Once the line containing "Office: [1136,372,1171,407] ->" has been printed, stop; print every line before it exactly, starting at the top of the material below.

* [EXTRACTED DATA]
• • •
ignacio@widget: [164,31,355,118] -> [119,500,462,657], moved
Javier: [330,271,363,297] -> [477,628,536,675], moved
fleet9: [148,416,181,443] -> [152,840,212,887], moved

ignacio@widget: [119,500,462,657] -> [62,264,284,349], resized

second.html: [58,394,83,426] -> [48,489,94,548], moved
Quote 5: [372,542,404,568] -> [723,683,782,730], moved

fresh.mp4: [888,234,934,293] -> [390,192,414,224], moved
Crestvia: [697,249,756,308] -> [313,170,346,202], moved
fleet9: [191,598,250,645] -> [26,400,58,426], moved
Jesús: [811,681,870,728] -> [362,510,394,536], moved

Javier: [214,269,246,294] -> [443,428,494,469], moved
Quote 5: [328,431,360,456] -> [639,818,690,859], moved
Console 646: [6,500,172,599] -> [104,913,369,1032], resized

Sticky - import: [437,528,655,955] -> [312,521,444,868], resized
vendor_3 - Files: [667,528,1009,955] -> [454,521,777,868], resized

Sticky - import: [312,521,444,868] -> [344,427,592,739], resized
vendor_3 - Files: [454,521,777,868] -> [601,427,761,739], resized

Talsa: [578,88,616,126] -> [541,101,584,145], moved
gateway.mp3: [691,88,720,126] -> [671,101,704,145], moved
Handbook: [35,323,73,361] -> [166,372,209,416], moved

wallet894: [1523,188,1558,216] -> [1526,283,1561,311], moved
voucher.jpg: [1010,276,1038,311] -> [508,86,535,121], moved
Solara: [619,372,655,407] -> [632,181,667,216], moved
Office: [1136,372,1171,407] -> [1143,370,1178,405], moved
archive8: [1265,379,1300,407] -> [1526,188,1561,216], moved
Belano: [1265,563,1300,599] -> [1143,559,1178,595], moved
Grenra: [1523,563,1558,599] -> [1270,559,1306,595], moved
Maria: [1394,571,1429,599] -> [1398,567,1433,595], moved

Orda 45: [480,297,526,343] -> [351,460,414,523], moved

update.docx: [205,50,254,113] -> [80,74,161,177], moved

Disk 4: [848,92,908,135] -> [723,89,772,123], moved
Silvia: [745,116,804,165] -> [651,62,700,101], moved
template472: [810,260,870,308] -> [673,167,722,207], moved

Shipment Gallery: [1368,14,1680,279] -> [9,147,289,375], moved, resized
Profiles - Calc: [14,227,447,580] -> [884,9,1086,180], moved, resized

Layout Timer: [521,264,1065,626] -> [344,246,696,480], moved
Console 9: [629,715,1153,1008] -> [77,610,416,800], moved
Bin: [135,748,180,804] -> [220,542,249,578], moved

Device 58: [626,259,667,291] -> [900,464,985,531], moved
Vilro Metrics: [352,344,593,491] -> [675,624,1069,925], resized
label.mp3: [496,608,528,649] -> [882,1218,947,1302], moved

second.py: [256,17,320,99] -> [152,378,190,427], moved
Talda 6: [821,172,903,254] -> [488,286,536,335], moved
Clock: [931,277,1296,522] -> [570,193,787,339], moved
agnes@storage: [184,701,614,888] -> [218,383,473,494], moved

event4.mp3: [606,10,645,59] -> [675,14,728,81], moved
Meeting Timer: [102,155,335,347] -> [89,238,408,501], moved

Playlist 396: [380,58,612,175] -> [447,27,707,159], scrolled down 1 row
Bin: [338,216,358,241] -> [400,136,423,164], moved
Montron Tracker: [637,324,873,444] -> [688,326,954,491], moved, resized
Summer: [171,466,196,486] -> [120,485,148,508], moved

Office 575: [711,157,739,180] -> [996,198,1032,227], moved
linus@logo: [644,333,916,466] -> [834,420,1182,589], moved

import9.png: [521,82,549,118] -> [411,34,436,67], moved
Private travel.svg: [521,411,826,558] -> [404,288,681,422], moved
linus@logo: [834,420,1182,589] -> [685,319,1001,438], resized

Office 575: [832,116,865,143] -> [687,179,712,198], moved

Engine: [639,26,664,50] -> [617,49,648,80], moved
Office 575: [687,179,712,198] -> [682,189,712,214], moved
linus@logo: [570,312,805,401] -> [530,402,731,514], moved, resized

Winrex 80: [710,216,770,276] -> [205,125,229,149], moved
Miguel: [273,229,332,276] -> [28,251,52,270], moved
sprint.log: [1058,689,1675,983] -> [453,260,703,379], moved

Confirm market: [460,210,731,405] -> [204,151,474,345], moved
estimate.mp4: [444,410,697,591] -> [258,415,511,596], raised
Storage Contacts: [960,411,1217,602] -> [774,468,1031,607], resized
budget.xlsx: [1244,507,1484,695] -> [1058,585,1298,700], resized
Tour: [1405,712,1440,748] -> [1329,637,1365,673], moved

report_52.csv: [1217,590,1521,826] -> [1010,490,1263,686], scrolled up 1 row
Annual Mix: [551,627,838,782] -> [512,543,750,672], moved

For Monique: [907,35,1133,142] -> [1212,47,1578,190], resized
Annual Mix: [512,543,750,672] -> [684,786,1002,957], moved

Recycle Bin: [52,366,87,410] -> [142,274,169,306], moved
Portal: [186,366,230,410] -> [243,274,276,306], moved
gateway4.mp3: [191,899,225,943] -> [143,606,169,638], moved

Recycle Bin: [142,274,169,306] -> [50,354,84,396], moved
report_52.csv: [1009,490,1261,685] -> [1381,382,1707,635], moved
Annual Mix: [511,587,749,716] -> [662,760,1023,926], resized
• • •
* [OUTPUT FOR THIS EXERCISE]
ignacio@widget: [164,31,355,118] -> [119,500,462,657], moved
Javier: [330,271,363,297] -> [477,628,536,675], moved
fleet9: [148,416,181,443] -> [152,840,212,887], moved

ignacio@widget: [119,500,462,657] -> [62,264,284,349], resized

second.html: [58,394,83,426] -> [48,489,94,548], moved
Quote 5: [372,542,404,568] -> [723,683,782,730], moved

fresh.mp4: [888,234,934,293] -> [390,192,414,224], moved
Crestvia: [697,249,756,308] -> [313,170,346,202], moved
fleet9: [191,598,250,645] -> [26,400,58,426], moved
Jesús: [811,681,870,728] -> [362,510,394,536], moved

Javier: [214,269,246,294] -> [443,428,494,469], moved
Quote 5: [328,431,360,456] -> [639,818,690,859], moved
Console 646: [6,500,172,599] -> [104,913,369,1032], resized

Sticky - import: [437,528,655,955] -> [312,521,444,868], resized
vendor_3 - Files: [667,528,1009,955] -> [454,521,777,868], resized

Sticky - import: [312,521,444,868] -> [344,427,592,739], resized
vendor_3 - Files: [454,521,777,868] -> [601,427,761,739], resized

Talsa: [578,88,616,126] -> [541,101,584,145], moved
gateway.mp3: [691,88,720,126] -> [671,101,704,145], moved
Handbook: [35,323,73,361] -> [166,372,209,416], moved

wallet894: [1523,188,1558,216] -> [1526,283,1561,311], moved
voucher.jpg: [1010,276,1038,311] -> [508,86,535,121], moved
Solara: [619,372,655,407] -> [632,181,667,216], moved
Office: [1136,372,1171,407] -> [1143,370,1178,405], moved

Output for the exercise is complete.